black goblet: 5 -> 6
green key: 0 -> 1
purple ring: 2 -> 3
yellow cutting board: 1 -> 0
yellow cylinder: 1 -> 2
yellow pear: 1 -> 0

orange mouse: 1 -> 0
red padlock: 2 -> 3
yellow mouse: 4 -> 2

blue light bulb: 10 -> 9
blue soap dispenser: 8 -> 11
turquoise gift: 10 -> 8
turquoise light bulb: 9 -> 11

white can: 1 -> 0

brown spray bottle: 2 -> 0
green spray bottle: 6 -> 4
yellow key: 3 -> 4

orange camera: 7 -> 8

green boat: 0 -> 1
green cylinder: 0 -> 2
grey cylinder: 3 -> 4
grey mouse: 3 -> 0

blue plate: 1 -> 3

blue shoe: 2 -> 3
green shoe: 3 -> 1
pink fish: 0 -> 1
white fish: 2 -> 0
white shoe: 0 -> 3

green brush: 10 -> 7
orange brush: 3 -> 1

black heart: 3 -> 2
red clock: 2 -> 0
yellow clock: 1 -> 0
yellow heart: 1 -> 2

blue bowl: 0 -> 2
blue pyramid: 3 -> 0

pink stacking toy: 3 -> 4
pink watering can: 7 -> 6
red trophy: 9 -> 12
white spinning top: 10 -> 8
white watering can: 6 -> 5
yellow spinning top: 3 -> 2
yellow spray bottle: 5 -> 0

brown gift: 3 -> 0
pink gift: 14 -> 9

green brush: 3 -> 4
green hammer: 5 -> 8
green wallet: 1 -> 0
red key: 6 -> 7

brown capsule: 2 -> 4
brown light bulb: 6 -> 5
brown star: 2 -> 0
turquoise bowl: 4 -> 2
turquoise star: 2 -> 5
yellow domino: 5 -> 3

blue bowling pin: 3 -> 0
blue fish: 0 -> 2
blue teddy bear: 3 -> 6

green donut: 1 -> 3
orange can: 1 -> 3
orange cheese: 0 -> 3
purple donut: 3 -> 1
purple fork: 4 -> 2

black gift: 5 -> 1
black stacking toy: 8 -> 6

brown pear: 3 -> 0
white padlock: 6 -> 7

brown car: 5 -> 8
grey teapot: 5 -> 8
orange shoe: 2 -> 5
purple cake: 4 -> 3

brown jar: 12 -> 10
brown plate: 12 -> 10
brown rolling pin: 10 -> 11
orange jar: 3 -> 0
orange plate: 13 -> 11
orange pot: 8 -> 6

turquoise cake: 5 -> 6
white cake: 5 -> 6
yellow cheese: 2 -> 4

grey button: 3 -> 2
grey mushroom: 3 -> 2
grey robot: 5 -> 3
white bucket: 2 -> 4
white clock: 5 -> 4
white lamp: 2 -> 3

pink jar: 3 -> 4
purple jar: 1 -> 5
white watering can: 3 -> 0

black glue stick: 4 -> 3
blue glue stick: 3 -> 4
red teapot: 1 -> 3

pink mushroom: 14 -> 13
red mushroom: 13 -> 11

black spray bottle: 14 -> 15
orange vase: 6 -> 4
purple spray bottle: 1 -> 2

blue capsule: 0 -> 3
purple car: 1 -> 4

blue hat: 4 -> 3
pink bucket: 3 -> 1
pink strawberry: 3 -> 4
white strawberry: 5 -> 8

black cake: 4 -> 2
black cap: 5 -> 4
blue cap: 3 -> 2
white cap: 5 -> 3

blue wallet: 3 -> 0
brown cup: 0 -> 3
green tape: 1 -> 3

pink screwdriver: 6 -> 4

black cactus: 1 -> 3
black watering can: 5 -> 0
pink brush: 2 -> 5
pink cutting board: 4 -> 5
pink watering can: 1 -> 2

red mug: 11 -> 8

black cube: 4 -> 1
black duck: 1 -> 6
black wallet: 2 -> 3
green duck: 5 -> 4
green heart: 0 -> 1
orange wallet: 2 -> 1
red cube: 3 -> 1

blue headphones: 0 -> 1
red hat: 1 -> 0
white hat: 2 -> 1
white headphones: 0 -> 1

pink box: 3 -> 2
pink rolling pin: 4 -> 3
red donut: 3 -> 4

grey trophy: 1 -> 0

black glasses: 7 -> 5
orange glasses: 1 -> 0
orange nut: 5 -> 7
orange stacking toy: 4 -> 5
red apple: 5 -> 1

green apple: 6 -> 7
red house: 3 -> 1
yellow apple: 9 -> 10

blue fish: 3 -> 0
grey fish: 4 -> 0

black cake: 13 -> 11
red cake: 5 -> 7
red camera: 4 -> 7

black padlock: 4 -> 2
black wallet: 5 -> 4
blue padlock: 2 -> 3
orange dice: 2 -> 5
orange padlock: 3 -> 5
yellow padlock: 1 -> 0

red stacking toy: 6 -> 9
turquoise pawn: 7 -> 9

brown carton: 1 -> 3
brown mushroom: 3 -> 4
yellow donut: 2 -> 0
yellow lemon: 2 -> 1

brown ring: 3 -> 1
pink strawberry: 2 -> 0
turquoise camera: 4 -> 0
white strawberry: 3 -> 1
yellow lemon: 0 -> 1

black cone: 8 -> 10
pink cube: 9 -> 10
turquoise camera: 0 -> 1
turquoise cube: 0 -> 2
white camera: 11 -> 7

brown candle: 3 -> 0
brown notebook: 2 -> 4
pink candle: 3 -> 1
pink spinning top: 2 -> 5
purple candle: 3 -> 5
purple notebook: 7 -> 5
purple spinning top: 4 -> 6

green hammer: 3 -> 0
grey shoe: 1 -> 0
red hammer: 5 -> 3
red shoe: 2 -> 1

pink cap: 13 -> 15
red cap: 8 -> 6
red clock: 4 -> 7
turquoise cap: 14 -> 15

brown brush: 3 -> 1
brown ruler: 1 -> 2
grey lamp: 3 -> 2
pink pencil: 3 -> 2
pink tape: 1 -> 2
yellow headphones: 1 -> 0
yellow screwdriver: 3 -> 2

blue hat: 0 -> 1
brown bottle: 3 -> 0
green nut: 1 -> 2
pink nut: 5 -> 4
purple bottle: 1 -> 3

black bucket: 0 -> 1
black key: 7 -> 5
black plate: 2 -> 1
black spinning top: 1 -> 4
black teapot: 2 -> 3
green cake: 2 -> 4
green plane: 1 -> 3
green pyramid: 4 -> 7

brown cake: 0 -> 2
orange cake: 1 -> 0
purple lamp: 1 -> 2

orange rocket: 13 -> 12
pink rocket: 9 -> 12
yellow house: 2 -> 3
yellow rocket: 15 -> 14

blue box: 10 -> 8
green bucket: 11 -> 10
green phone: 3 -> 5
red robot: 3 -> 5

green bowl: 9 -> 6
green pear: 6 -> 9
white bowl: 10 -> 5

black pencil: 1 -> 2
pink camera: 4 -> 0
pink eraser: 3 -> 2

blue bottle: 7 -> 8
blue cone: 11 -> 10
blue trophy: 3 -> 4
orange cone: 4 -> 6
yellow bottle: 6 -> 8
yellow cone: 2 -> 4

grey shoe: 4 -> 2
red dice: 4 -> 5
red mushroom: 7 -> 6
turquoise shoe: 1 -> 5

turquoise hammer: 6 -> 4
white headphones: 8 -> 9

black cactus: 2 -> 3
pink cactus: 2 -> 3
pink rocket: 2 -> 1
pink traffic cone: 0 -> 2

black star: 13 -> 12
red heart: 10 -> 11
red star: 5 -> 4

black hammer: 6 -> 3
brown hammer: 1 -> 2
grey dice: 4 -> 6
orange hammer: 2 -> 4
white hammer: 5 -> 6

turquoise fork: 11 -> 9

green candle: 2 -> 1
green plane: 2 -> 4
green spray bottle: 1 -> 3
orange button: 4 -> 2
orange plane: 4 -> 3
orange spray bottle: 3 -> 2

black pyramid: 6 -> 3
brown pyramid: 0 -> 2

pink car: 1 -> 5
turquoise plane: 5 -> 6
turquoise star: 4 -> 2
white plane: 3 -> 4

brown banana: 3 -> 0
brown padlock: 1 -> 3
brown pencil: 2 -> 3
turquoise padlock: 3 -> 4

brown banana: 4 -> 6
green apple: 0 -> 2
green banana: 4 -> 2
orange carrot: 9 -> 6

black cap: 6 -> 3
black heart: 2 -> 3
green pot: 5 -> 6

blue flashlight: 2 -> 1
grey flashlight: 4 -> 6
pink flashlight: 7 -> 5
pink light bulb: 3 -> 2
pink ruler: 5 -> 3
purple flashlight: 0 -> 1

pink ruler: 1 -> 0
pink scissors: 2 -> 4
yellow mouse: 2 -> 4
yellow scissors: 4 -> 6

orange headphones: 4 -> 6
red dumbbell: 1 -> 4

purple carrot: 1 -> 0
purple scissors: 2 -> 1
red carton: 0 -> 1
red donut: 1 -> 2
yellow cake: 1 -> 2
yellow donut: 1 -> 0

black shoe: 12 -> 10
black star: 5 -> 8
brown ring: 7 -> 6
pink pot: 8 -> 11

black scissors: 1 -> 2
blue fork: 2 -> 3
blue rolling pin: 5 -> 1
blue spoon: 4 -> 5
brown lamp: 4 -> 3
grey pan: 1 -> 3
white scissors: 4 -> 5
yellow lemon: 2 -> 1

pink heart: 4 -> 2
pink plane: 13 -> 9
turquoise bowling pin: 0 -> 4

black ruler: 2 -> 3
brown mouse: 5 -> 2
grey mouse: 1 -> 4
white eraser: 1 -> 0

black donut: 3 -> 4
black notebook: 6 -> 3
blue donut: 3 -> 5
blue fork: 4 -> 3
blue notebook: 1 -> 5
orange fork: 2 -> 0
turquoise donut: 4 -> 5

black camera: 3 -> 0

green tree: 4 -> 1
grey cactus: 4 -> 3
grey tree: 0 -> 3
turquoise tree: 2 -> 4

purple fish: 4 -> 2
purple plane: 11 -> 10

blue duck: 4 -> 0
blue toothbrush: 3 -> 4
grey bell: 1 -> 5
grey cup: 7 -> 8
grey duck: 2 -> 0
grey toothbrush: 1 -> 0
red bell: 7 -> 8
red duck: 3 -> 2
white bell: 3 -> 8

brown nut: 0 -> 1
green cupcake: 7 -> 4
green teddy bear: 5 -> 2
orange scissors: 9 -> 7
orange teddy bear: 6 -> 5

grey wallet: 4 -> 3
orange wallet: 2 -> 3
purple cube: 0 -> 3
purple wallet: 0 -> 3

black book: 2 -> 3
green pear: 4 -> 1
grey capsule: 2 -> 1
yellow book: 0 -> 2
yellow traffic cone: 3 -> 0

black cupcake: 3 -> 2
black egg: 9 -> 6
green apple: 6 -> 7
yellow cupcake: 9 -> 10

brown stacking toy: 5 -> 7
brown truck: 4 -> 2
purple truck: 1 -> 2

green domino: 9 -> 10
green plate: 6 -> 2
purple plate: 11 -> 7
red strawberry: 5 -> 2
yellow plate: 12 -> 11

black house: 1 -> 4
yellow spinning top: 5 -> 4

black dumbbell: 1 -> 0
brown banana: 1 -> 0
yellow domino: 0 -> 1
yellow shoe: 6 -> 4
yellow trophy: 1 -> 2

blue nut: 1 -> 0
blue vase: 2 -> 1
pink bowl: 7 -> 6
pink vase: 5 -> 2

> [ASSIGNMENT] Among the lines above, find the ones containing "domino" and copy them.

> [EXERCISE RESULT]
yellow domino: 5 -> 3
green domino: 9 -> 10
yellow domino: 0 -> 1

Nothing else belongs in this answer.